● Try it
Below are the records; repeat exactly their lines between the line holding "R213: 510 (LED_A, W7) -> 1k (LED_A, W7)" and the line holding "R1: 680k (3V3, N9) -> none", inclusive, skipping the pictures.

● Supplied material
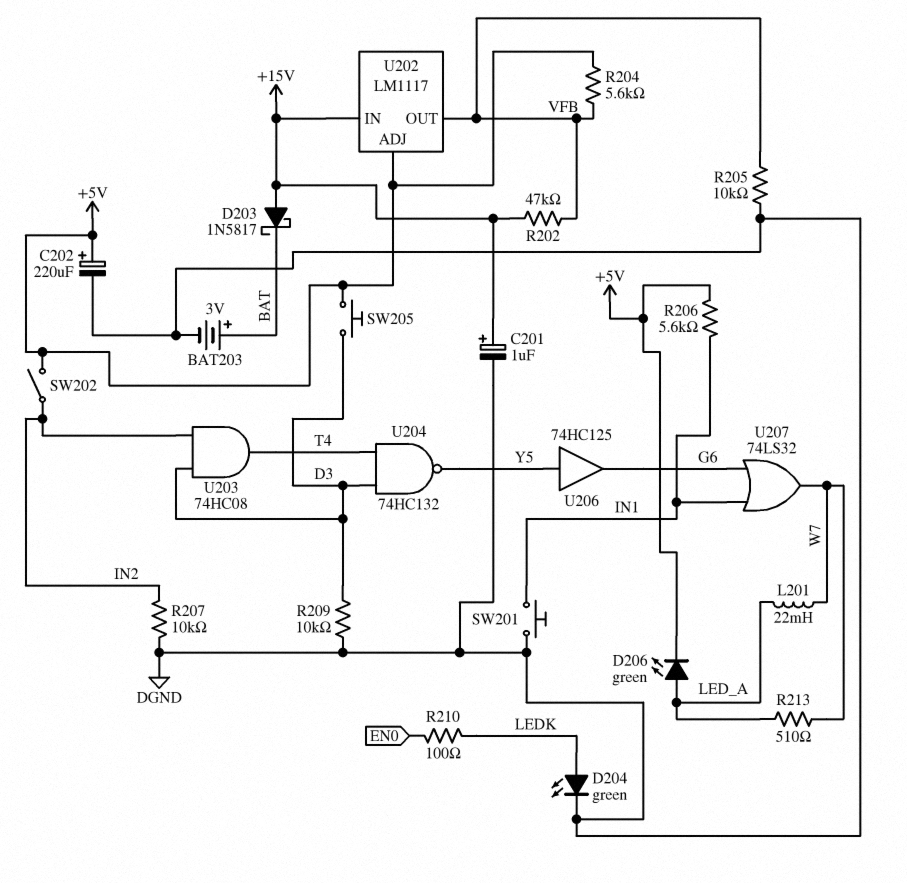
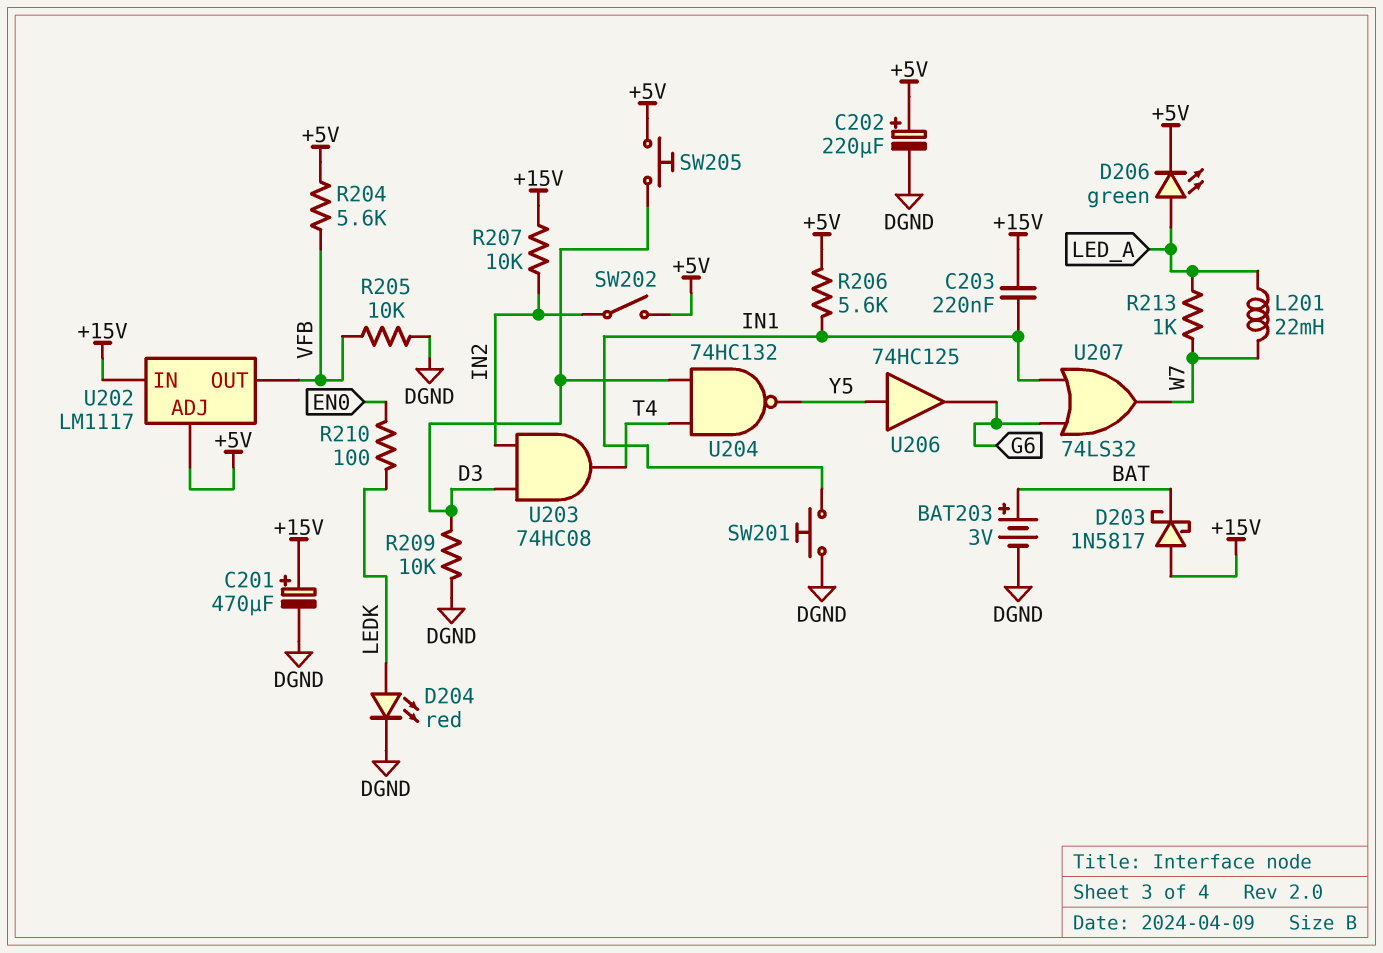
C201: 1uF (plus +15V, minus DGND) -> 470uF (plus +15V, minus DGND)
C203: none -> 220nF (+15V, IN1)
D204: LED green (A LEDK, K DGND) -> LED red (A LEDK, K DGND)
R202: 47k (+15V, VFB) -> none
R207: 10k (DGND, IN2) -> 10k (+15V, IN2)
R213: 510 (LED_A, W7) -> 1k (LED_A, W7)

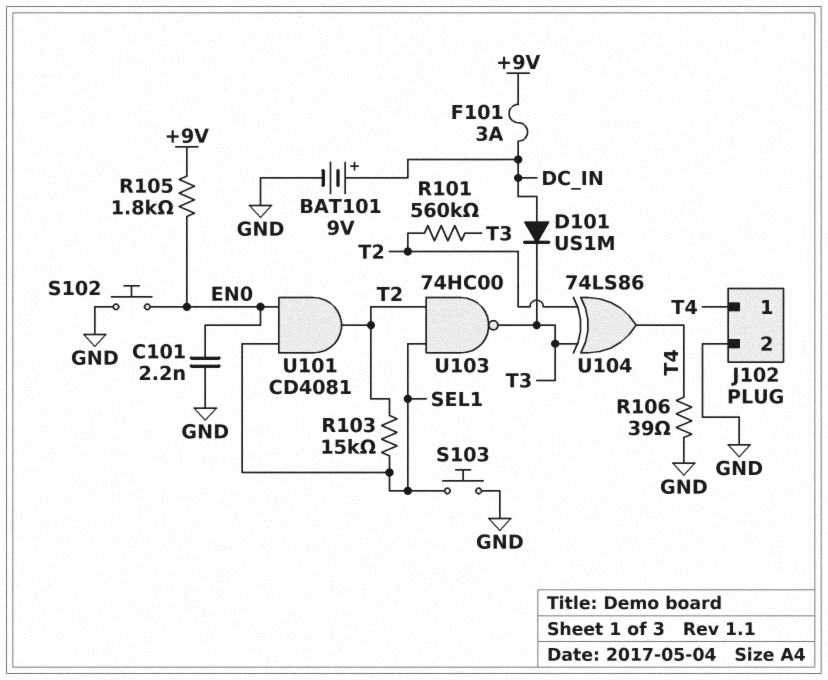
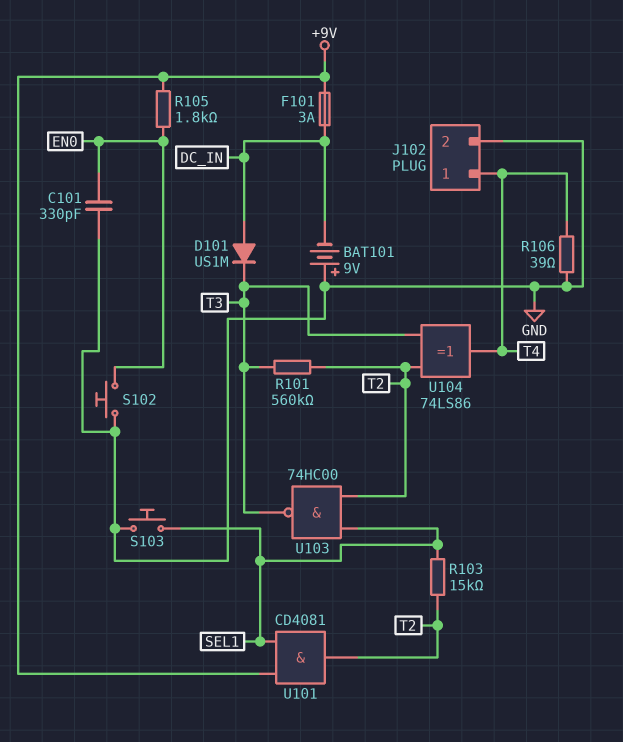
BAT101: 9V (plus DC_IN, minus GND) -> 9V (plus GND, minus DC_IN)
C101: 2.2nF (EN0, GND) -> 330pF (EN0, GND)
U101: AND CD4081 (in EN0, in SEL1, out T2) -> AND CD4081 (in +9V, in SEL1, out T2)

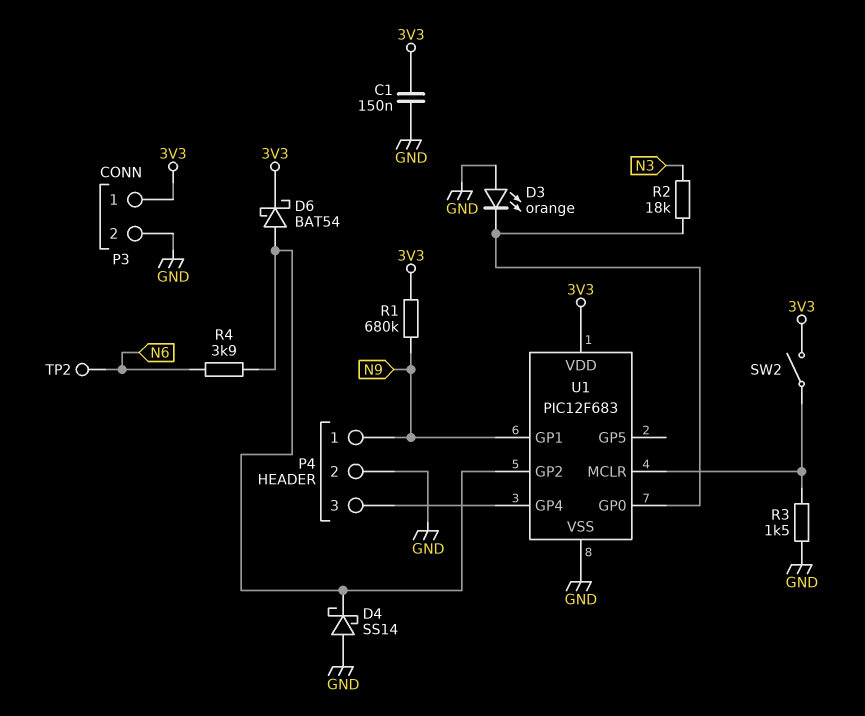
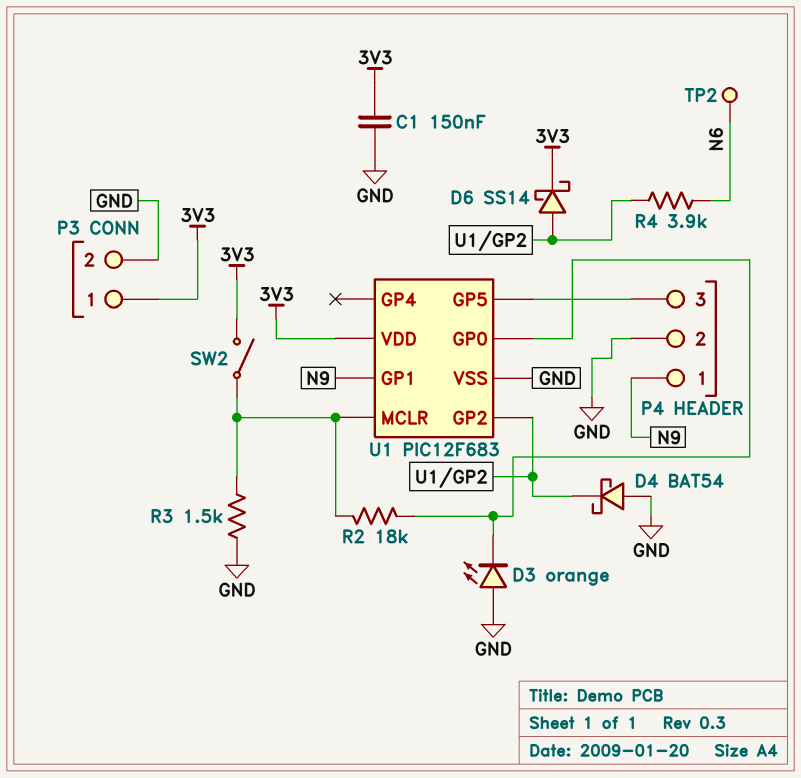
D4: schottky SS14 (A GND, K U1/GP2) -> schottky BAT54 (A GND, K U1/GP2)
D6: schottky BAT54 (A U1/GP2, K 3V3) -> schottky SS14 (A U1/GP2, K 3V3)
R1: 680k (3V3, N9) -> none
R2: 18k (N3, U1/GP0) -> 18k (U1/GP0, U1/MCLR)
U1 pin GP4: P4/3 -> none
U1 pin GP5: none -> P4/3

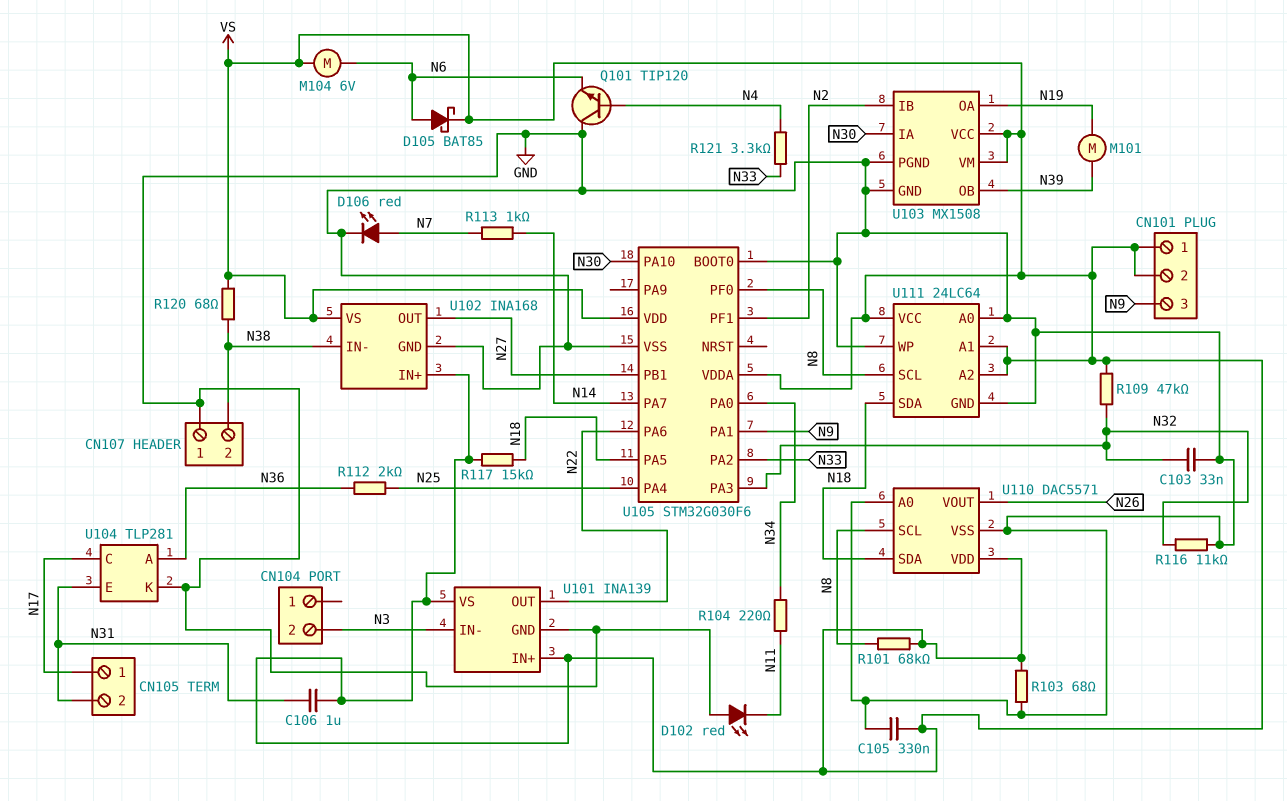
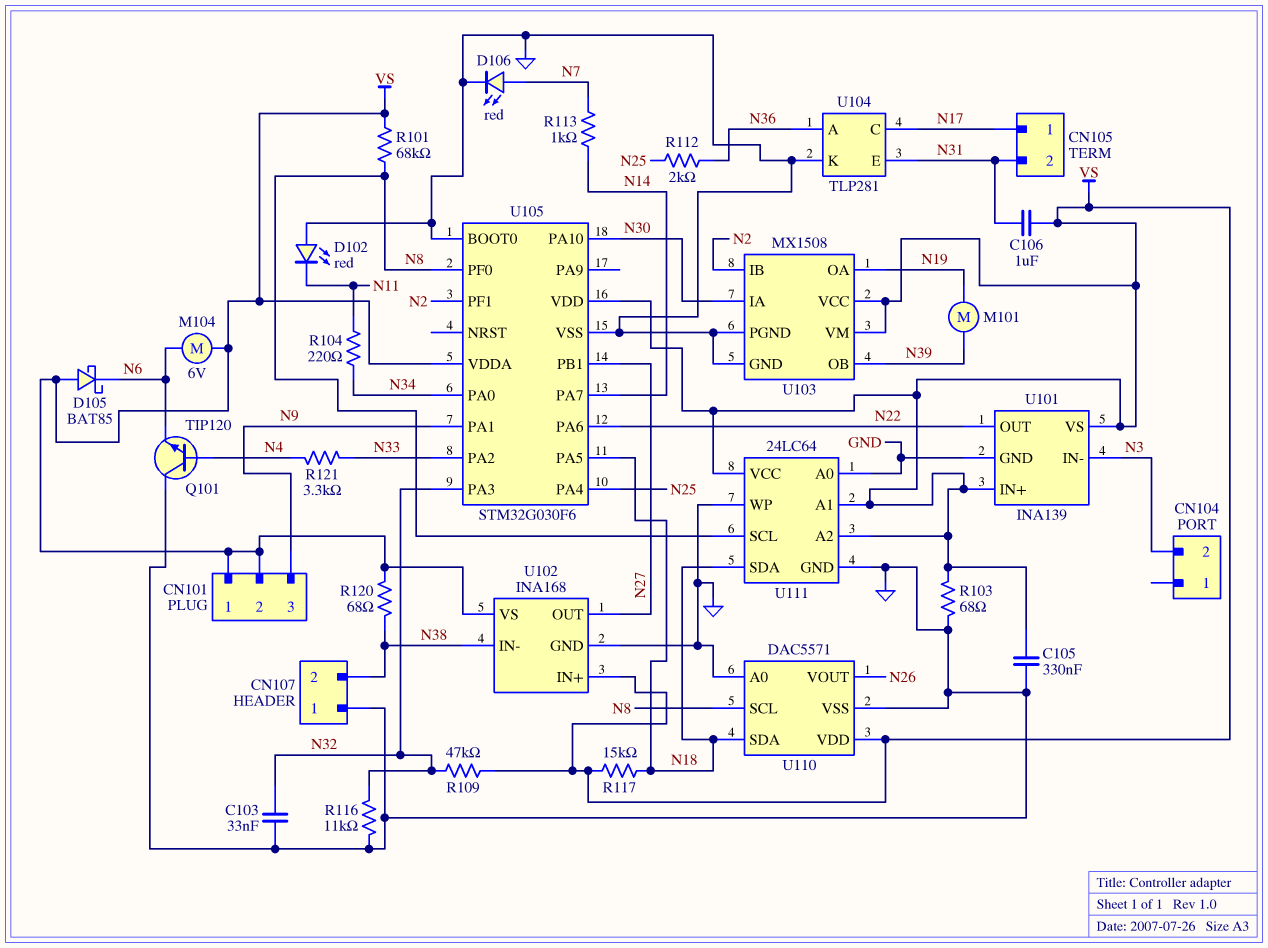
D105: schottky BAT85 (A N6, K VS) -> schottky BAT85 (A VS, K N6)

● Task output
R213: 510 (LED_A, W7) -> 1k (LED_A, W7)

BAT101: 9V (plus DC_IN, minus GND) -> 9V (plus GND, minus DC_IN)
C101: 2.2nF (EN0, GND) -> 330pF (EN0, GND)
U101: AND CD4081 (in EN0, in SEL1, out T2) -> AND CD4081 (in +9V, in SEL1, out T2)

D4: schottky SS14 (A GND, K U1/GP2) -> schottky BAT54 (A GND, K U1/GP2)
D6: schottky BAT54 (A U1/GP2, K 3V3) -> schottky SS14 (A U1/GP2, K 3V3)
R1: 680k (3V3, N9) -> none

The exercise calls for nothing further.